## Work order
Find every line below where the string "trapezoid" shows up, and copy those lines.

Extracted records:
== Segment start ==

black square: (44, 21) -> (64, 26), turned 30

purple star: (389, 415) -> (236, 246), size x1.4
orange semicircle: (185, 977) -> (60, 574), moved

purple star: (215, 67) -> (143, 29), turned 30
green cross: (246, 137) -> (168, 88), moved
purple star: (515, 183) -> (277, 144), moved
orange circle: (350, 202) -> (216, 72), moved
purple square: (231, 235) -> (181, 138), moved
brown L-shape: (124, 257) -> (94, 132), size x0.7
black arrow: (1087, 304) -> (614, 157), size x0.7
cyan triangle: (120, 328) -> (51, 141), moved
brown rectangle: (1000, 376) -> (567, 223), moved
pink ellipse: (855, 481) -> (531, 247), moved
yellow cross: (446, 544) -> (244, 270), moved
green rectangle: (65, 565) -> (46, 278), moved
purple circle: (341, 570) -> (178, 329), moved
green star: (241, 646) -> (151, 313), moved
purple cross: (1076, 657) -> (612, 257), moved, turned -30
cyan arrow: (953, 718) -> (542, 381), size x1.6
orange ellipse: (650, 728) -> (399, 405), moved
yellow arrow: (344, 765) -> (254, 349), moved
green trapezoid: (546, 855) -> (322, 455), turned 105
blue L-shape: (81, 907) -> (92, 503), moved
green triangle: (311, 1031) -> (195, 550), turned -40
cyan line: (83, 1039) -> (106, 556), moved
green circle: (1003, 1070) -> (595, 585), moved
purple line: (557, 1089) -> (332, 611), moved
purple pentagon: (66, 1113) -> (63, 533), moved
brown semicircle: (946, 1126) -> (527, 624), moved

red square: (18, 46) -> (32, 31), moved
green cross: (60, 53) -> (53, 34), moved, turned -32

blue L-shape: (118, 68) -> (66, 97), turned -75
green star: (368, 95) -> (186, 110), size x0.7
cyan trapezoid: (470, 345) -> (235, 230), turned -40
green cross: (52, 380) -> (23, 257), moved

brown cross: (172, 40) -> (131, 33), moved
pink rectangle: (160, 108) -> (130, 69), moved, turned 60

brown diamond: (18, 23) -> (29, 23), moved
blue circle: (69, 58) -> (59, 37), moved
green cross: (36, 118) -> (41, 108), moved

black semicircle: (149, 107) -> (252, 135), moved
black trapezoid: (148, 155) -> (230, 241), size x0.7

== Segment end ==

## Exercise result
green trapezoid: (546, 855) -> (322, 455), turned 105
cyan trapezoid: (470, 345) -> (235, 230), turned -40
black trapezoid: (148, 155) -> (230, 241), size x0.7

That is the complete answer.